* **Change listing data**
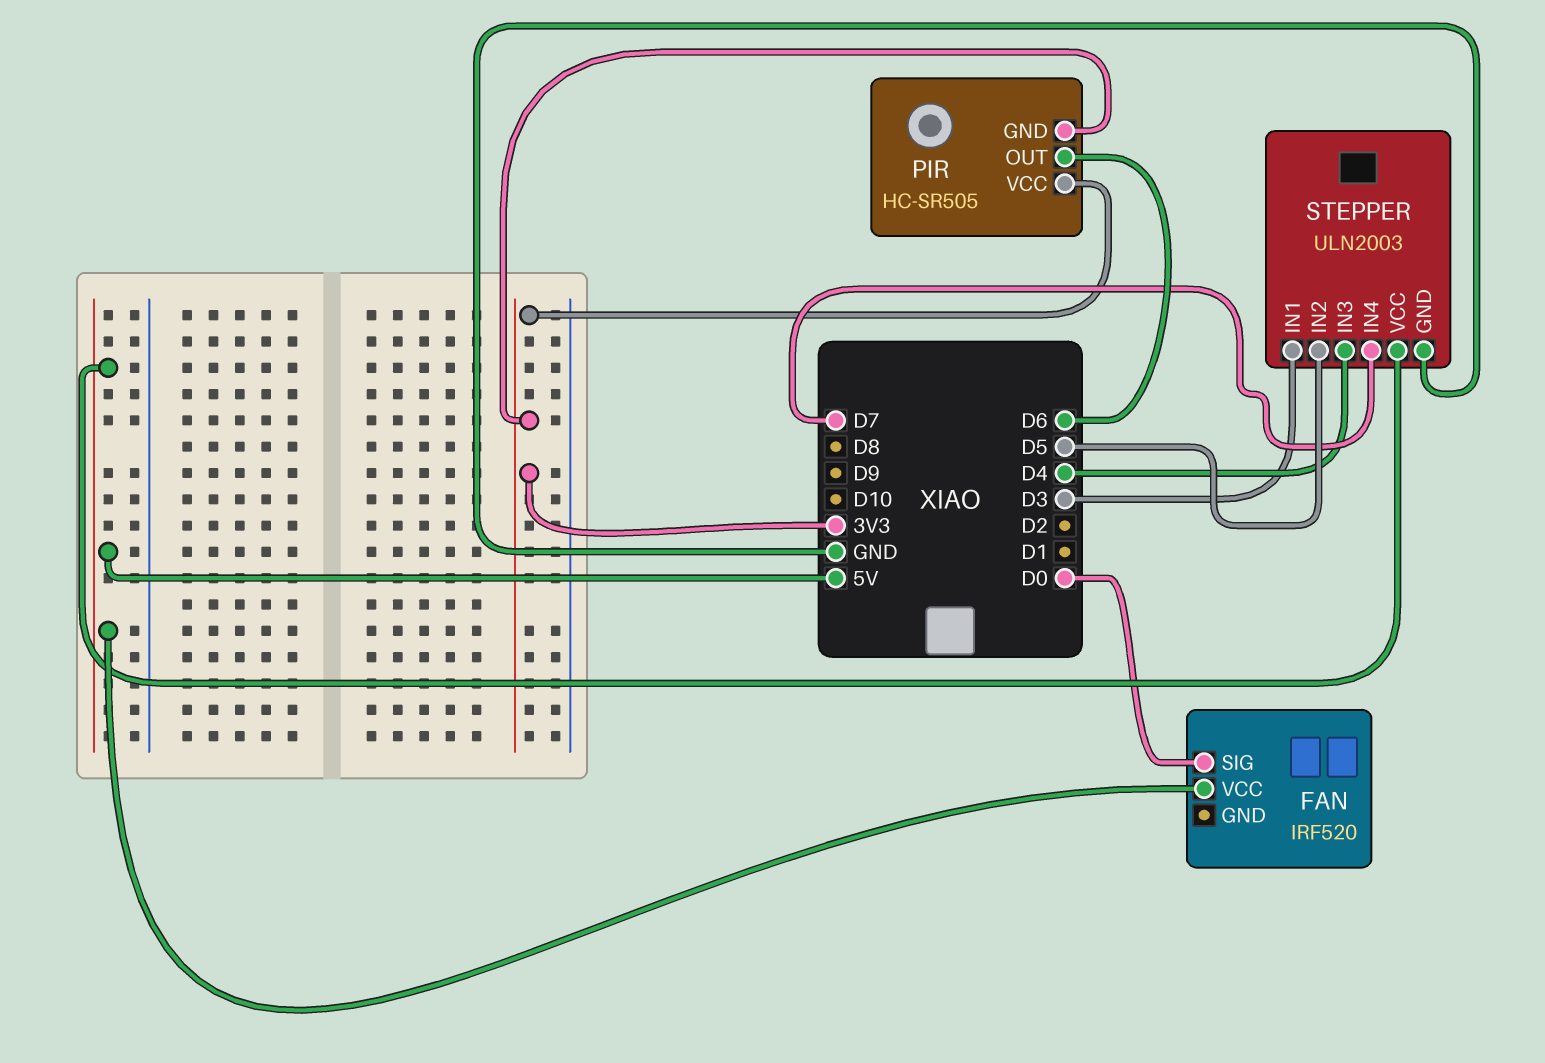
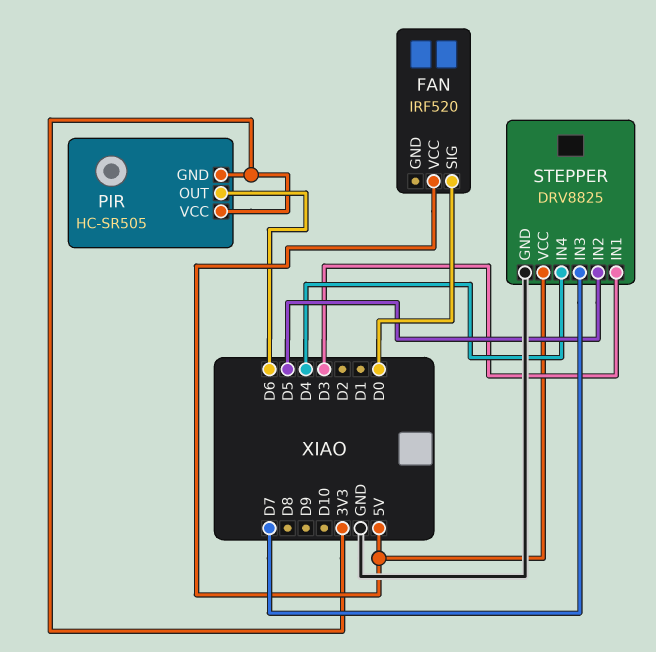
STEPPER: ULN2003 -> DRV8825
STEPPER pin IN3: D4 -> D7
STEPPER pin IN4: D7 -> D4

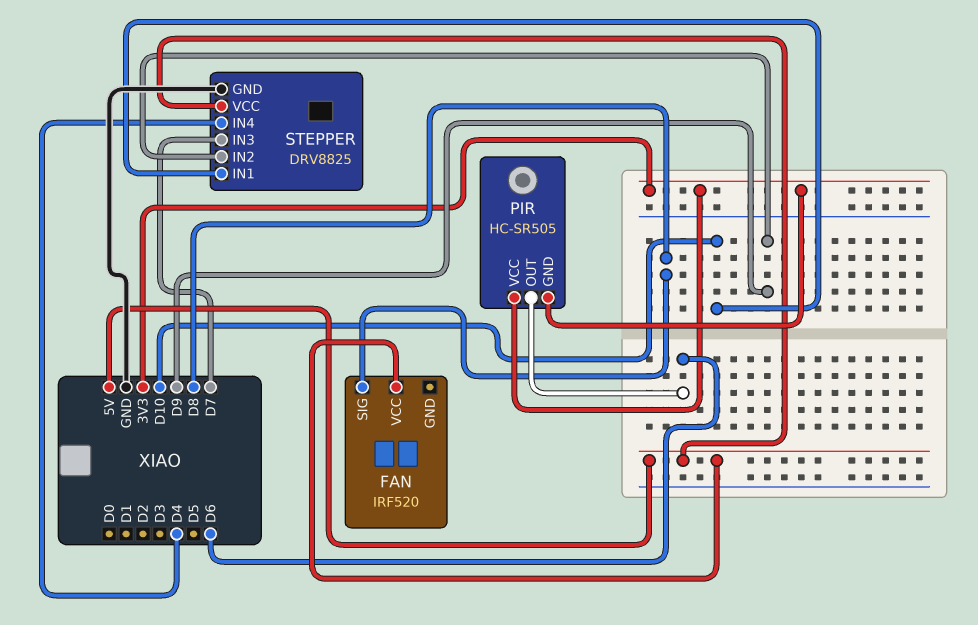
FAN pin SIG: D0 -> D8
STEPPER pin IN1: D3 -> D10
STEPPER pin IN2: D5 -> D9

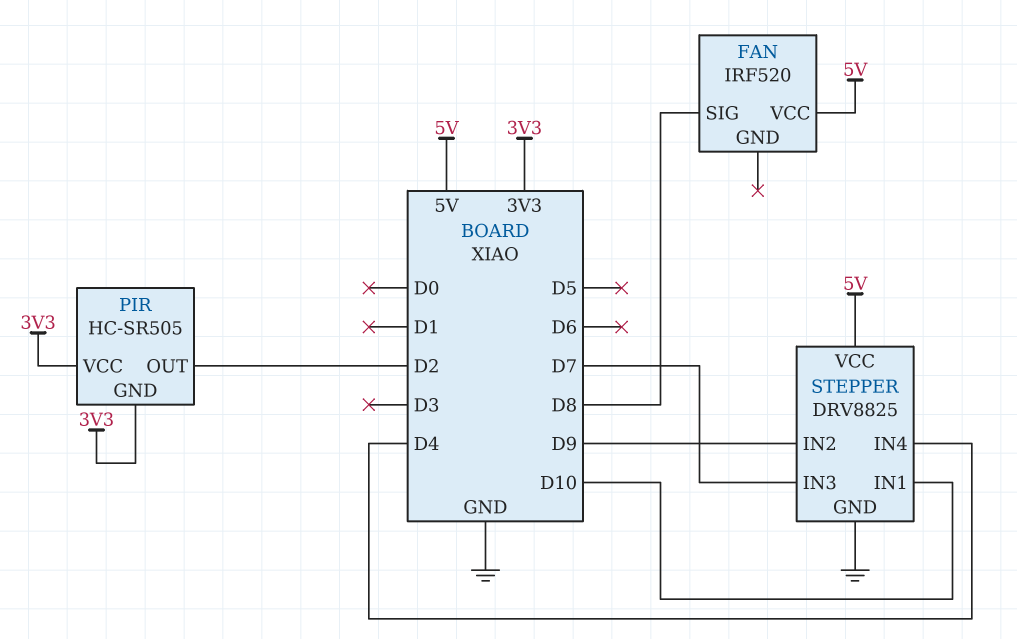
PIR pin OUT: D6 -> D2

* **WHAT TO PRODUCE**
Excluding all pictures, reproduce the records exactly as they appear above.

* **EXERCISE ANSWER**
STEPPER: ULN2003 -> DRV8825
STEPPER pin IN3: D4 -> D7
STEPPER pin IN4: D7 -> D4

FAN pin SIG: D0 -> D8
STEPPER pin IN1: D3 -> D10
STEPPER pin IN2: D5 -> D9

PIR pin OUT: D6 -> D2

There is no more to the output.